Scene images with change listings >>
=-=-=

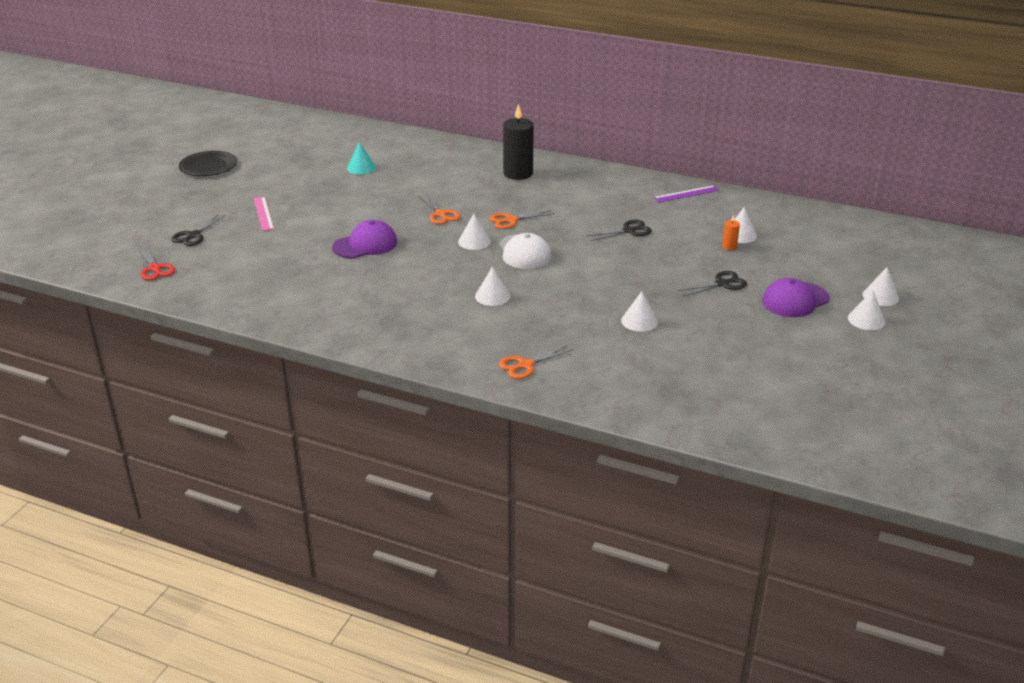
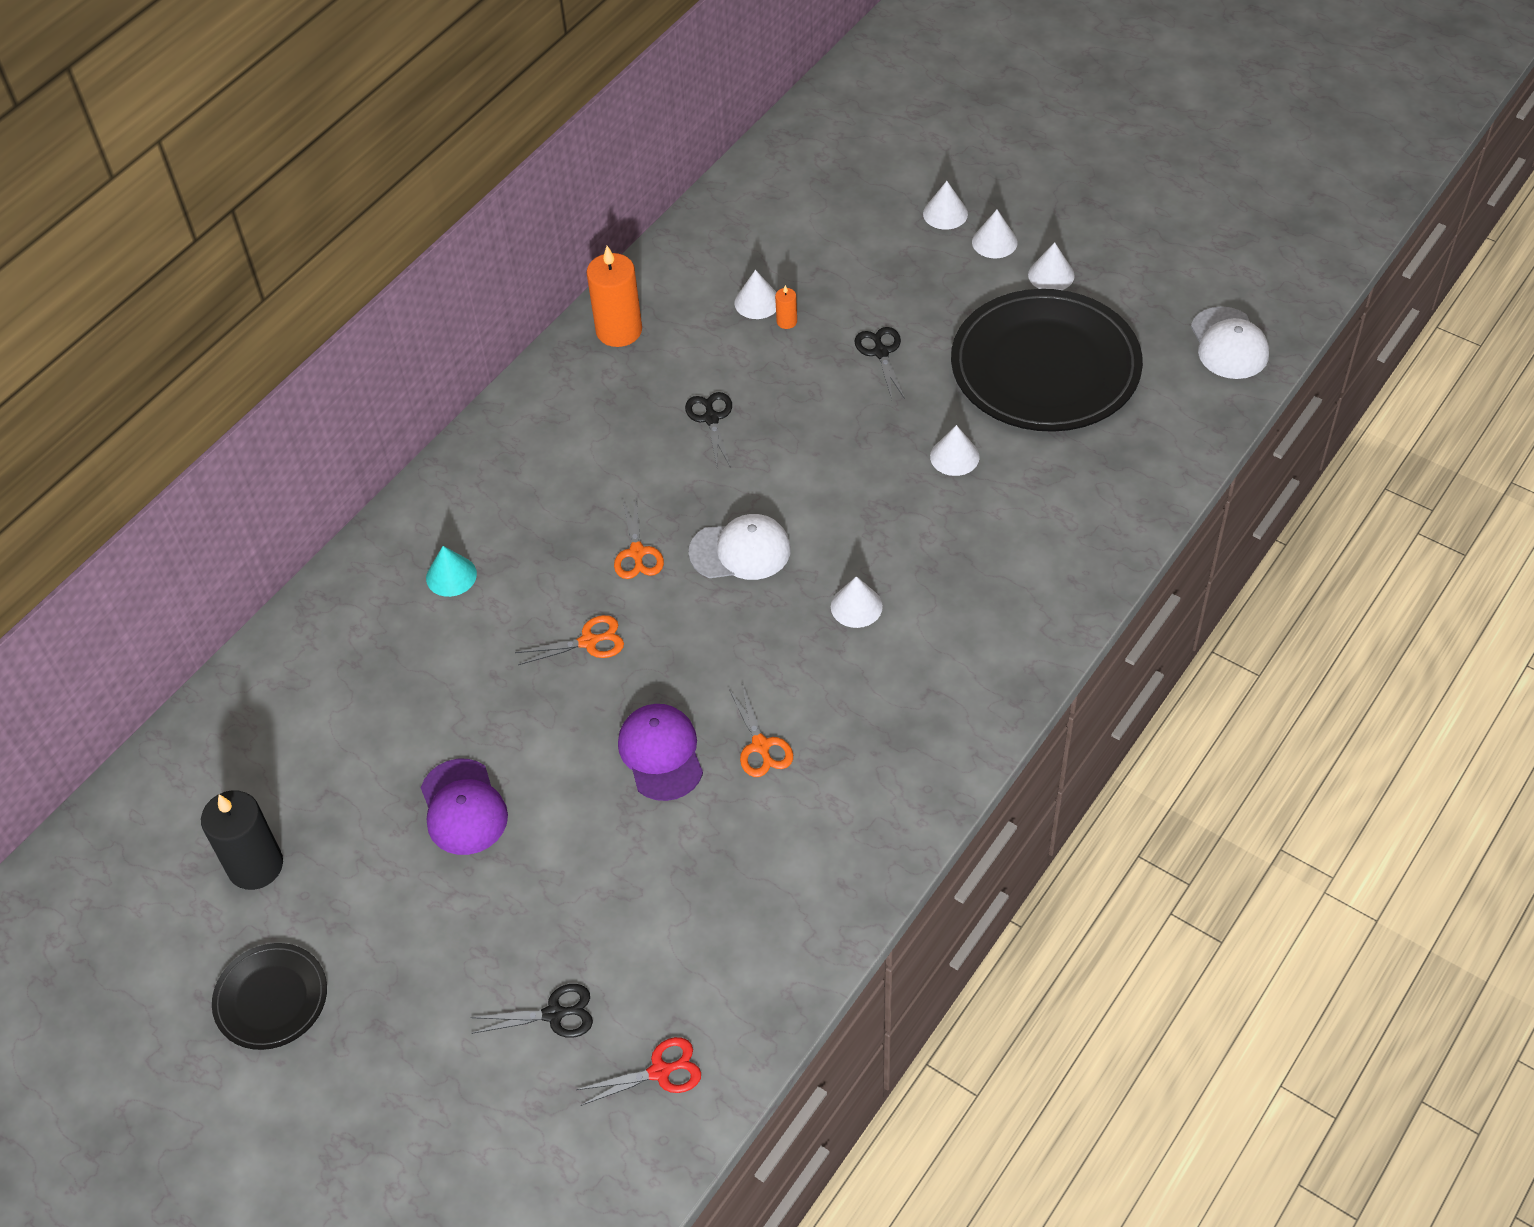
camera: 75 degrees left, 20 degrees up
(193, 235) = (554, 1014): black scissors -> black scissors turned 45 degrees counterclockwise
(263, 213) = (504, 902): pink ruler -> none
(361, 168) = (373, 742): turquoise cone -> turquoise cone (451, 576)
(474, 241) = (690, 608): white cone -> white cone (1051, 275)
(518, 173) = (478, 520): black candle -> black candle (255, 865)
(525, 365) = (1036, 594): orange scissors -> orange scissors (761, 746)
(686, 194) = (619, 330): purple ruler -> orange candle
(749, 352) = (1045, 366): none -> black plate
(795, 300) = (936, 293): purple cap -> purple cap (463, 807)
(831, 442) = (1229, 344): none -> white cap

=-=-=

THE PROBLEM >> Among the lines above, find each one containing the string "ruler" and copy it.

EXERCISE ANSWER >>
(263, 213) = (504, 902): pink ruler -> none
(686, 194) = (619, 330): purple ruler -> orange candle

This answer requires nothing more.